| GOAL OF THE EXERCISE |
Report each line from the records where the string "yellow" turns up.

Object change descriptions:
----

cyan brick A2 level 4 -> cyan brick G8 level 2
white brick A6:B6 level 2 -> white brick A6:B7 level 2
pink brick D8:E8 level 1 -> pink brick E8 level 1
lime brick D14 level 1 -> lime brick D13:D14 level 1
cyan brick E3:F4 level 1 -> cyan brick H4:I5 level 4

----

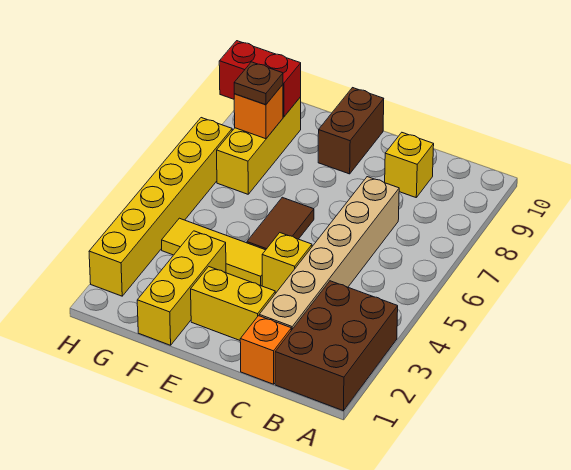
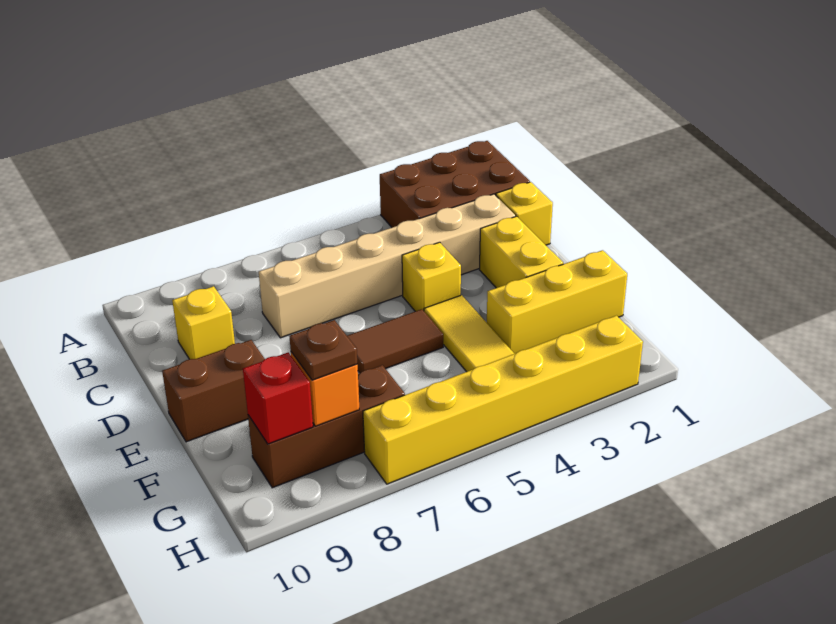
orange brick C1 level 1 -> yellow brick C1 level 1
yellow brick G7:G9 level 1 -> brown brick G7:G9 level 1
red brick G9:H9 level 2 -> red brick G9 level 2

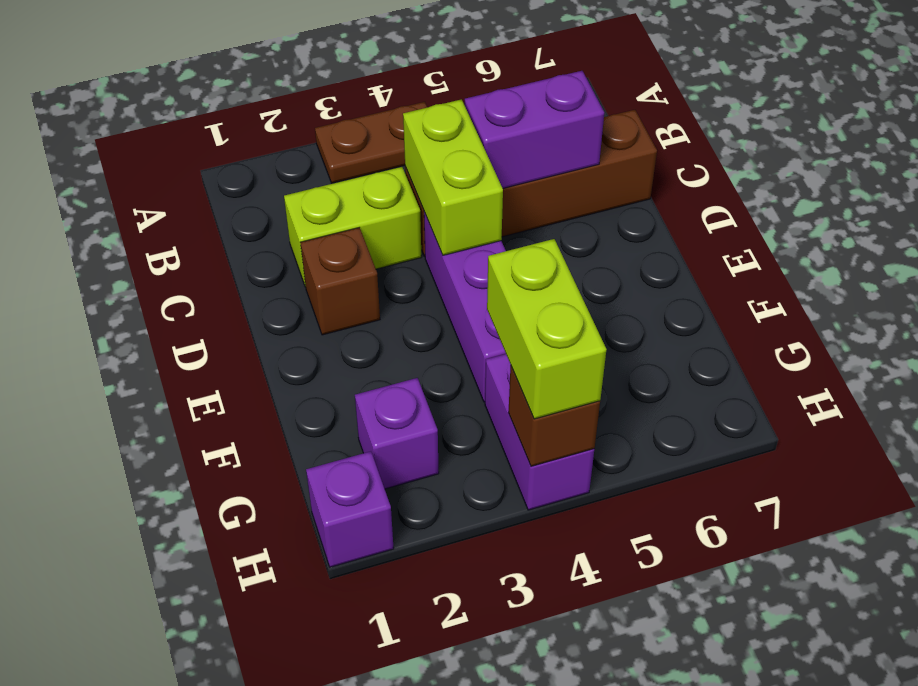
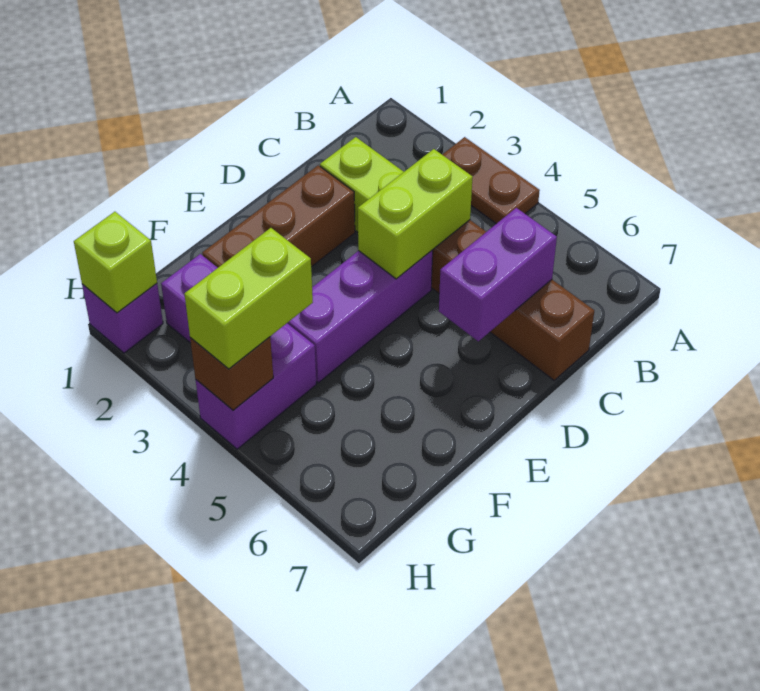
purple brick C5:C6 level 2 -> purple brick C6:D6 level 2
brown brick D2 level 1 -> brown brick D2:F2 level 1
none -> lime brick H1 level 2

----

| ANSWER TO THE PROBLEM |
orange brick C1 level 1 -> yellow brick C1 level 1
yellow brick G7:G9 level 1 -> brown brick G7:G9 level 1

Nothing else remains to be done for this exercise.